BEGIN DATA FOR ANALYSIS

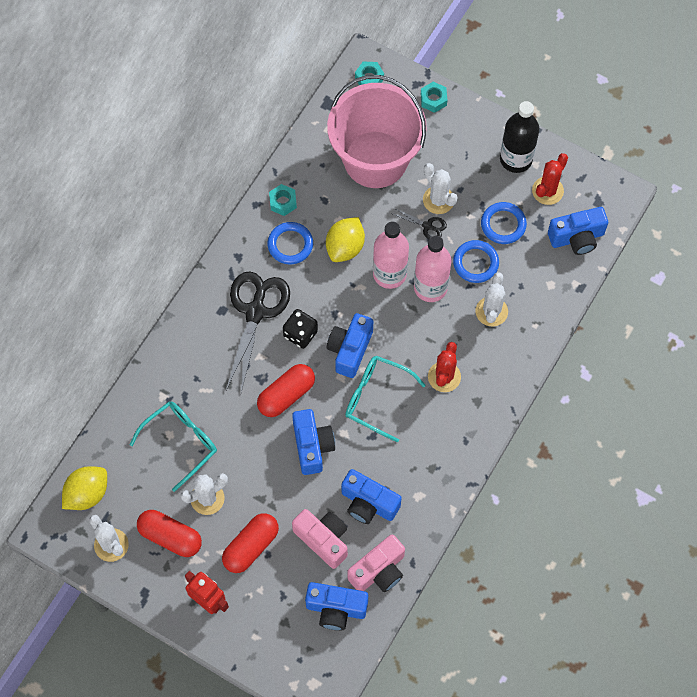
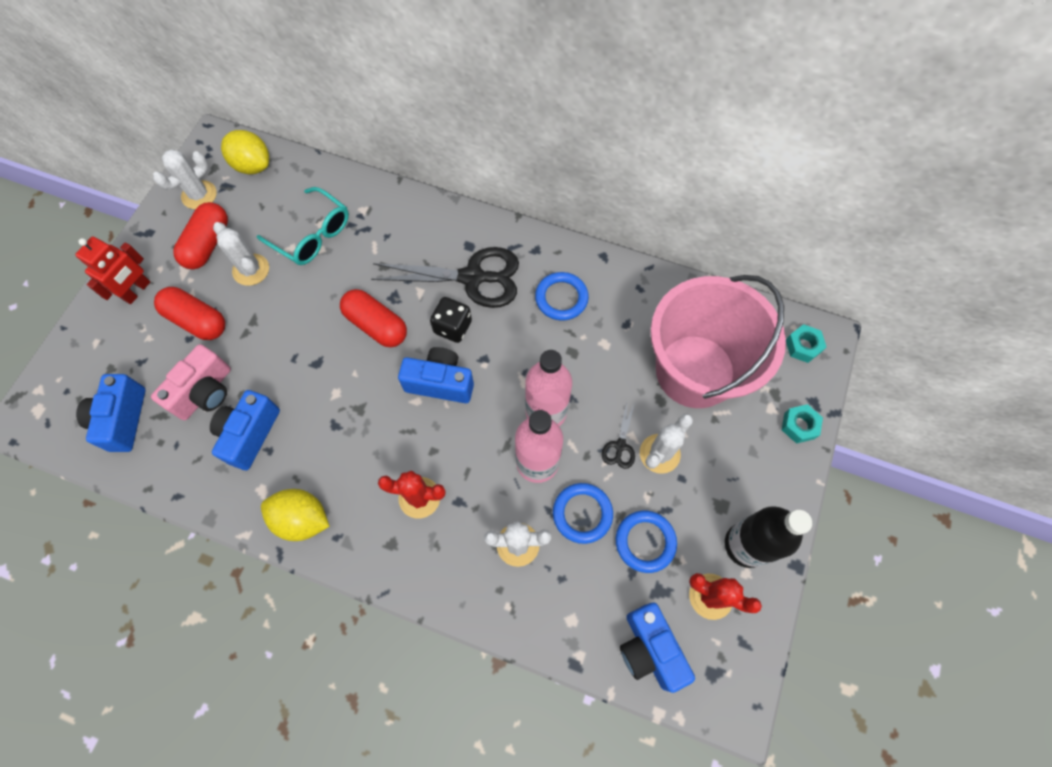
camera: 80 degrees right, 0 degrees up
(283, 202) = (612, 282): turquoise nut -> none
(312, 446) = (317, 362): blue camera -> none
(345, 247) = (570, 356): yellow lemon -> yellow lemon (302, 519)
(377, 398) = (382, 422): turquoise glasses -> none
(379, 571) = (166, 459): pink camera -> none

END DATA FOR ANALYSIS

#### WORK INSTRUCTION:
Once the pictures are set aside, restate the remaining data above exactly.

#### YOUR SOLUTION:
camera: 80 degrees right, 0 degrees up
(283, 202) = (612, 282): turquoise nut -> none
(312, 446) = (317, 362): blue camera -> none
(345, 247) = (570, 356): yellow lemon -> yellow lemon (302, 519)
(377, 398) = (382, 422): turquoise glasses -> none
(379, 571) = (166, 459): pink camera -> none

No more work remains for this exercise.